> Dataset records:
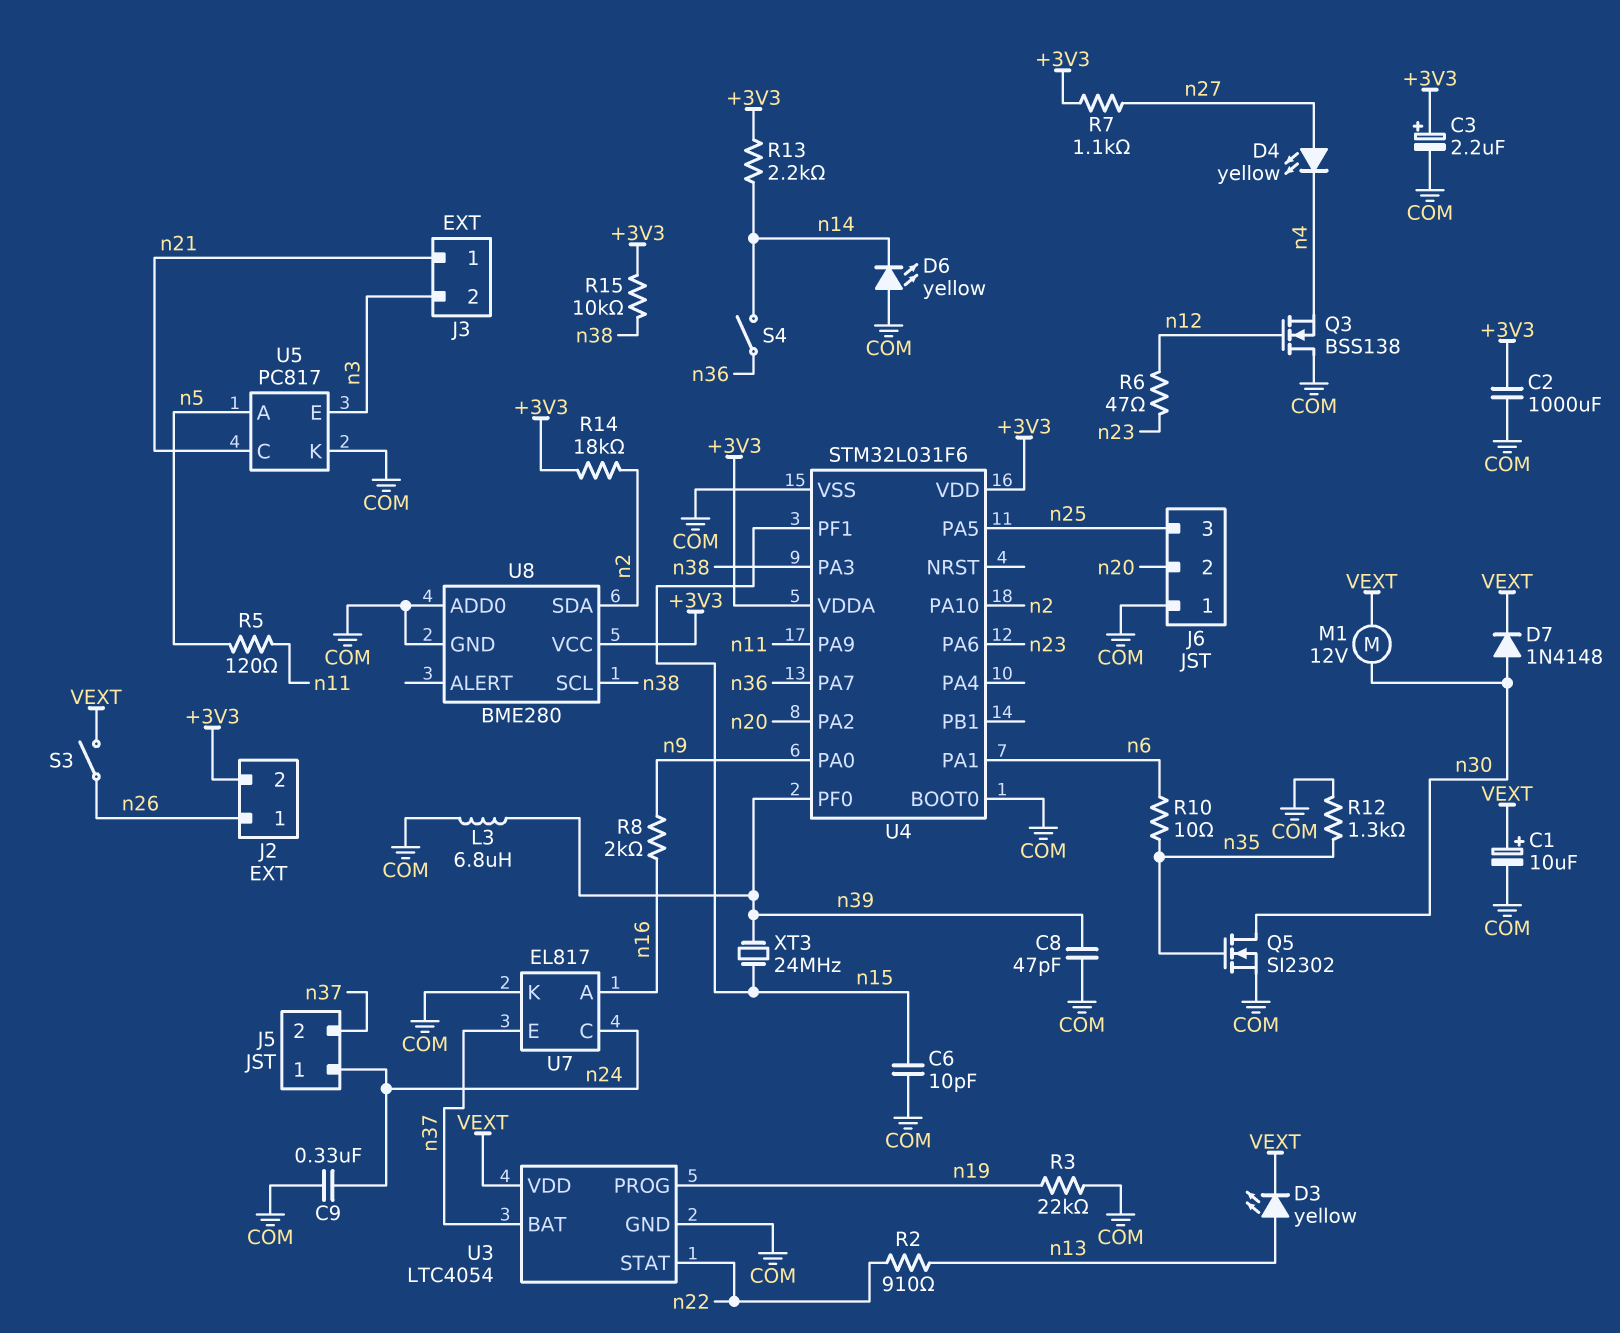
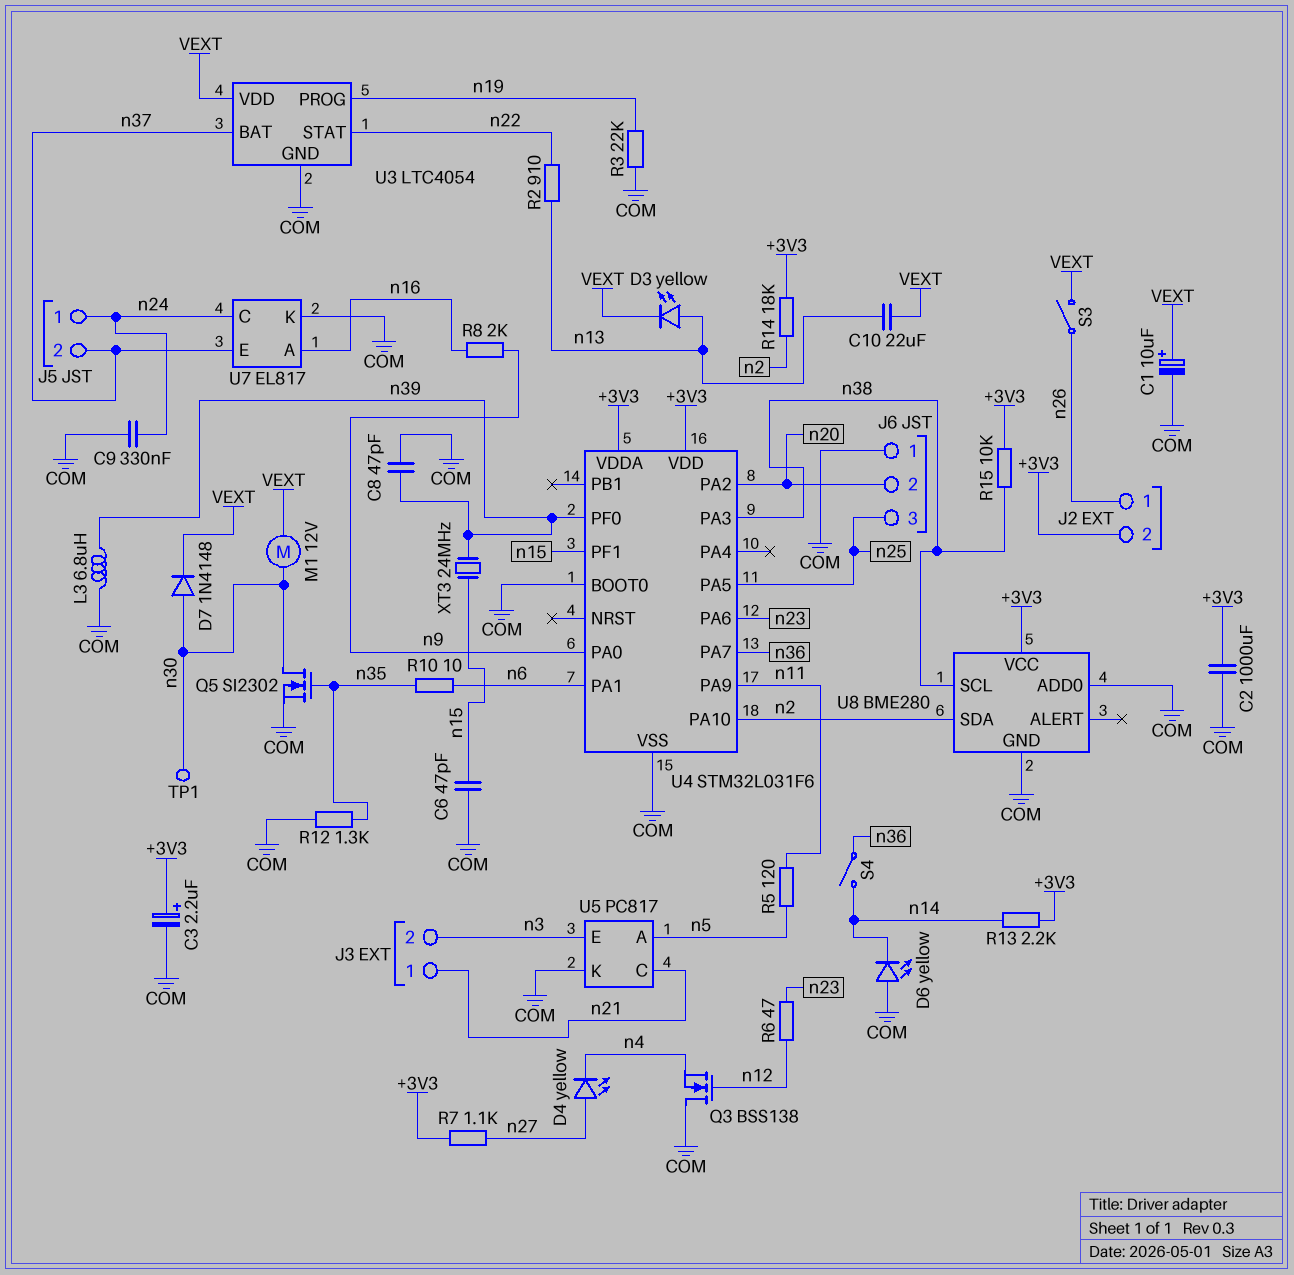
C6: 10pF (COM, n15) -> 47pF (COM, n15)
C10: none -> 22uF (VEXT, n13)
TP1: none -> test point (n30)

--

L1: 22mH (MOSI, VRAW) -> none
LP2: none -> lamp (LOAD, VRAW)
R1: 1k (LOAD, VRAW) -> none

> Try it: From the entries above, return exactly the line containing "C6: 10pF (COM, n15) -> 47pF (COM, n15)", the line containing "TP1: none -> test point (n30)", and all lines between, and nothing else.

> Task response:
C6: 10pF (COM, n15) -> 47pF (COM, n15)
C10: none -> 22uF (VEXT, n13)
TP1: none -> test point (n30)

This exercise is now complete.